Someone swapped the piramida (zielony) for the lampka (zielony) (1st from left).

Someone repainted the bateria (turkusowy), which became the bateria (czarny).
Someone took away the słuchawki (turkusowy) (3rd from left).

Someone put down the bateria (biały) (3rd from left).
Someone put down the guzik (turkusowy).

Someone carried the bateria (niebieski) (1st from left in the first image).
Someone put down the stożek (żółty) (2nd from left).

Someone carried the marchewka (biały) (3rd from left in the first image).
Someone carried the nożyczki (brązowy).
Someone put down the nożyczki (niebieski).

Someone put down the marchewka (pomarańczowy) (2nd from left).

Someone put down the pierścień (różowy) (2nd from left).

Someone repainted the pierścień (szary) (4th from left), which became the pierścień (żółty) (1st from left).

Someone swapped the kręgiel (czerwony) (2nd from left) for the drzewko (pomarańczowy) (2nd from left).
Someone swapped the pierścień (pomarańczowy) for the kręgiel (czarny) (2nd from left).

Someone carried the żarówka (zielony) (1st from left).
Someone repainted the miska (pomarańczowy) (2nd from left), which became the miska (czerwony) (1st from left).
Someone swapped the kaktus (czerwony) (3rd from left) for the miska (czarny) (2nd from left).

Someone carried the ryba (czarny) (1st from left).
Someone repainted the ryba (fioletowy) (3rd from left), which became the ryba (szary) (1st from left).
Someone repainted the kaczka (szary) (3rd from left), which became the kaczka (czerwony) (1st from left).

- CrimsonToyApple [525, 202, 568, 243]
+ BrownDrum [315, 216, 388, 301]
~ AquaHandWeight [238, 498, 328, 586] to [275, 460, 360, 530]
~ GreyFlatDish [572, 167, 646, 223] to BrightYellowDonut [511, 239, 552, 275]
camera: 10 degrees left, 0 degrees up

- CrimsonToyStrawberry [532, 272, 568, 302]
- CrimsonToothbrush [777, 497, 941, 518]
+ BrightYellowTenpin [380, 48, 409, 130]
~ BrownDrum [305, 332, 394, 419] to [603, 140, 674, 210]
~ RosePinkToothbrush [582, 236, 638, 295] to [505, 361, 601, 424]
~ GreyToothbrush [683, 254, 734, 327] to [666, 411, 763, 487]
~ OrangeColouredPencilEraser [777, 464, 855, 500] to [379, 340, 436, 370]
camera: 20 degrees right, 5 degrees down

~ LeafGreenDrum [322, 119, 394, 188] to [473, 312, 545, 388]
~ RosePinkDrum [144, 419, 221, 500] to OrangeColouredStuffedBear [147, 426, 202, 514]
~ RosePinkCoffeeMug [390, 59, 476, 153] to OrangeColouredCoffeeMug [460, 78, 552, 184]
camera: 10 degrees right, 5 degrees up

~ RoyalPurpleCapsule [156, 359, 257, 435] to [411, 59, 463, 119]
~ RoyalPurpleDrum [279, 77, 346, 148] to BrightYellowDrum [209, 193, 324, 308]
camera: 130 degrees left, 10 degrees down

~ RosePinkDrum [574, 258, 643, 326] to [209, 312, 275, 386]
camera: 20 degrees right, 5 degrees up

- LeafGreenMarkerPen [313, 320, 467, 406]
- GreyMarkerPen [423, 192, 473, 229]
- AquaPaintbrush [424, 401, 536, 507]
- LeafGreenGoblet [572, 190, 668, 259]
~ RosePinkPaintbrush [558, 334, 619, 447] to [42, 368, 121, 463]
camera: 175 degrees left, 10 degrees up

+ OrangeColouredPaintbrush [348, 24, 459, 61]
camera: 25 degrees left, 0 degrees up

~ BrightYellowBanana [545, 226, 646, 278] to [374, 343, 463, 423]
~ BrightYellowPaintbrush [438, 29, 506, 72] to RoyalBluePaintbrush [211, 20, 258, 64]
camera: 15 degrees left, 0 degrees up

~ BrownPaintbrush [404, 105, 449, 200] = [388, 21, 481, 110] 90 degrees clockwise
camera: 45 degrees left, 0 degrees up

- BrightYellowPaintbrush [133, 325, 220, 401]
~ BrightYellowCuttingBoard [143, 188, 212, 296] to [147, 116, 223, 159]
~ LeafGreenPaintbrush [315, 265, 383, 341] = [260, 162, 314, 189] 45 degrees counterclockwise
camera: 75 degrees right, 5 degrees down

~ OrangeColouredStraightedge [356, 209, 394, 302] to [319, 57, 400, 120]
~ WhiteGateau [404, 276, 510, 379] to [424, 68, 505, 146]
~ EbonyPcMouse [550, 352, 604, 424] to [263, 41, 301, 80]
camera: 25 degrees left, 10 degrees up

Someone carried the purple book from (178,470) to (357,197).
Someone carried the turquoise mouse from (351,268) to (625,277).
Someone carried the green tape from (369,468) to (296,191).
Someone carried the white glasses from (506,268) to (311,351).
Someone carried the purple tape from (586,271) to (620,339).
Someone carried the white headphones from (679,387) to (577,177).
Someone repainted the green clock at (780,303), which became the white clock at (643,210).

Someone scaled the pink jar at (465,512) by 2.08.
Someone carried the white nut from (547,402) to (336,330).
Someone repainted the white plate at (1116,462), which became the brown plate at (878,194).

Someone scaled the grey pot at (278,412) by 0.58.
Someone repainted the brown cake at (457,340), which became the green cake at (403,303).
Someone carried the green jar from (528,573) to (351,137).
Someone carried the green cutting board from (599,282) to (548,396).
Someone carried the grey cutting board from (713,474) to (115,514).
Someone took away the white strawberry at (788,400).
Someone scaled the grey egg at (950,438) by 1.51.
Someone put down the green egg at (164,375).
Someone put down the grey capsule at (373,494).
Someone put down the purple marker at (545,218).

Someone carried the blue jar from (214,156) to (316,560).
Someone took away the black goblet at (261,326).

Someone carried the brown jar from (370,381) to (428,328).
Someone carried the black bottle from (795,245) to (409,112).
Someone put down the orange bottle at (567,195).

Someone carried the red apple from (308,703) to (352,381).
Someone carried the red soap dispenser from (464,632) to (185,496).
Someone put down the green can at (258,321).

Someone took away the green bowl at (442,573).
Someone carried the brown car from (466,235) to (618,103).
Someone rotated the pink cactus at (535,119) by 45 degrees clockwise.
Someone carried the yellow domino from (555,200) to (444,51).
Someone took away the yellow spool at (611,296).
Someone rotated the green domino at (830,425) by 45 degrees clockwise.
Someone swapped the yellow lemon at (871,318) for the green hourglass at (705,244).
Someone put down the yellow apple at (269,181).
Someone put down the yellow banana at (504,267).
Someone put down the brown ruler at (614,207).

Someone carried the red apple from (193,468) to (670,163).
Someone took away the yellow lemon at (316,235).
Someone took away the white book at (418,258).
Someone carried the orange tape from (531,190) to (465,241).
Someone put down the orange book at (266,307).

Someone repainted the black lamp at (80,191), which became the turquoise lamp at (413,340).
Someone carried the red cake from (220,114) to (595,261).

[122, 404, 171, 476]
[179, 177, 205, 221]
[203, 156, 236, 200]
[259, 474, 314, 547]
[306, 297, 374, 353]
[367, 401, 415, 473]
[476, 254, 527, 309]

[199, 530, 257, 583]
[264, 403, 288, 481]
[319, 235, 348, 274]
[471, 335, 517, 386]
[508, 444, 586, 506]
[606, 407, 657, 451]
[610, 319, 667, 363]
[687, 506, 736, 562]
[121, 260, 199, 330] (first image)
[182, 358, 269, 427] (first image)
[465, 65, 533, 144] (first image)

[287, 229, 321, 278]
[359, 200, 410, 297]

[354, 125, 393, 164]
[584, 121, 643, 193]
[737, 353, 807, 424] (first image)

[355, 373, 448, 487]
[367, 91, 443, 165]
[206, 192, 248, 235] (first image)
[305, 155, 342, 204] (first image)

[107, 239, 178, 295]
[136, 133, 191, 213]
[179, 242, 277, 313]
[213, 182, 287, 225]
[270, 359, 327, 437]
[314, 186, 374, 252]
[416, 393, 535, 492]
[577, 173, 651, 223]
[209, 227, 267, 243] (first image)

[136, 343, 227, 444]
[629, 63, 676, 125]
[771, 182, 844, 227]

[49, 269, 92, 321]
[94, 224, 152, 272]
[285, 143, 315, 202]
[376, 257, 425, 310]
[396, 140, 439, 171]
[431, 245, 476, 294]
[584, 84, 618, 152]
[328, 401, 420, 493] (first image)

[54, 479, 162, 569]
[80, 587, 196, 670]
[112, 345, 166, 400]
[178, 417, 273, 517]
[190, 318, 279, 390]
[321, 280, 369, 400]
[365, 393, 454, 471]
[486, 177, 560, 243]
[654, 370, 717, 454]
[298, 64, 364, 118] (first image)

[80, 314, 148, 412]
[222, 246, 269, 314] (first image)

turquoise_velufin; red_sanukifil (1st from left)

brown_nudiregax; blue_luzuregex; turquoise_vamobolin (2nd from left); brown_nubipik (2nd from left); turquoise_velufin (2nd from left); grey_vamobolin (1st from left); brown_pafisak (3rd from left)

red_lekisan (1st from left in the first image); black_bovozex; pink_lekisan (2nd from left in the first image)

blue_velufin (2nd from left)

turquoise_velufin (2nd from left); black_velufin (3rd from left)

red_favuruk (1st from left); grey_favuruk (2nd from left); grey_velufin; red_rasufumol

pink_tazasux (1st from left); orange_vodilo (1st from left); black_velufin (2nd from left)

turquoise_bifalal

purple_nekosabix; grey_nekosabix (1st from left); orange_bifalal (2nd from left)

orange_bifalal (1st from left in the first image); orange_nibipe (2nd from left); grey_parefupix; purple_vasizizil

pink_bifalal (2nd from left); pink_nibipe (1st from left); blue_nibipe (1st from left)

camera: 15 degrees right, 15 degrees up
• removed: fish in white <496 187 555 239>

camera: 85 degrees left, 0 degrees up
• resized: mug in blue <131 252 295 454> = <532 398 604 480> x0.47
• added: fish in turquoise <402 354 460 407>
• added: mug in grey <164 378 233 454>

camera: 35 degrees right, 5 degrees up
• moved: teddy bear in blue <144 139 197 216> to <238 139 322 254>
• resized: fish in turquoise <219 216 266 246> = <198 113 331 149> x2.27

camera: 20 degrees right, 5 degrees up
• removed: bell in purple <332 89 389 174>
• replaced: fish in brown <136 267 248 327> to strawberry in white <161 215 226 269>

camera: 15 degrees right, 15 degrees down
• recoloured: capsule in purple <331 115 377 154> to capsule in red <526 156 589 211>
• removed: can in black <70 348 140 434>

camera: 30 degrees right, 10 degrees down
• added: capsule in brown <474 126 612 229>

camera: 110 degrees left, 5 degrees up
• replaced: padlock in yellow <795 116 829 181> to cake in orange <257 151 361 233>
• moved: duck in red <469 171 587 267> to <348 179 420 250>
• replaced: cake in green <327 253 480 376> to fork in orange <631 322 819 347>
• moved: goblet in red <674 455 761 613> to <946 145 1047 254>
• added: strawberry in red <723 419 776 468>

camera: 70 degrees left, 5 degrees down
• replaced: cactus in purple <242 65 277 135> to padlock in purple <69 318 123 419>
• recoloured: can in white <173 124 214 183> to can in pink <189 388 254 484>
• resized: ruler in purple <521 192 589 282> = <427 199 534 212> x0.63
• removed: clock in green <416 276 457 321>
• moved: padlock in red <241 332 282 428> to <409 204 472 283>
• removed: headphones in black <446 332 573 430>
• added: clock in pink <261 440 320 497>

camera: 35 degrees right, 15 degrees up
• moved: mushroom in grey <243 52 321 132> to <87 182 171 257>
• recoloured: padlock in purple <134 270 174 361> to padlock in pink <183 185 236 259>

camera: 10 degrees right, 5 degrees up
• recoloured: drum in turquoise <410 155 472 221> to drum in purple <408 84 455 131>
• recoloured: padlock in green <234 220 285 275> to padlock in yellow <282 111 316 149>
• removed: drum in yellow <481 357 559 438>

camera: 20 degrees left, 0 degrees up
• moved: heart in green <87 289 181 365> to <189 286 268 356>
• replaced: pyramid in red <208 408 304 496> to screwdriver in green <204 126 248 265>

■ Exercise goal: Lines from the start of the records through the one containing "239, 552, 275]" are what should be retyped, exactly and in full, both ends included.

■ Task solution:
Someone swapped the piramida (zielony) for the lampka (zielony) (1st from left).

Someone repainted the bateria (turkusowy), which became the bateria (czarny).
Someone took away the słuchawki (turkusowy) (3rd from left).

Someone put down the bateria (biały) (3rd from left).
Someone put down the guzik (turkusowy).

Someone carried the bateria (niebieski) (1st from left in the first image).
Someone put down the stożek (żółty) (2nd from left).

Someone carried the marchewka (biały) (3rd from left in the first image).
Someone carried the nożyczki (brązowy).
Someone put down the nożyczki (niebieski).

Someone put down the marchewka (pomarańczowy) (2nd from left).

Someone put down the pierścień (różowy) (2nd from left).

Someone repainted the pierścień (szary) (4th from left), which became the pierścień (żółty) (1st from left).

Someone swapped the kręgiel (czerwony) (2nd from left) for the drzewko (pomarańczowy) (2nd from left).
Someone swapped the pierścień (pomarańczowy) for the kręgiel (czarny) (2nd from left).

Someone carried the żarówka (zielony) (1st from left).
Someone repainted the miska (pomarańczowy) (2nd from left), which became the miska (czerwony) (1st from left).
Someone swapped the kaktus (czerwony) (3rd from left) for the miska (czarny) (2nd from left).

Someone carried the ryba (czarny) (1st from left).
Someone repainted the ryba (fioletowy) (3rd from left), which became the ryba (szary) (1st from left).
Someone repainted the kaczka (szary) (3rd from left), which became the kaczka (czerwony) (1st from left).

- CrimsonToyApple [525, 202, 568, 243]
+ BrownDrum [315, 216, 388, 301]
~ AquaHandWeight [238, 498, 328, 586] to [275, 460, 360, 530]
~ GreyFlatDish [572, 167, 646, 223] to BrightYellowDonut [511, 239, 552, 275]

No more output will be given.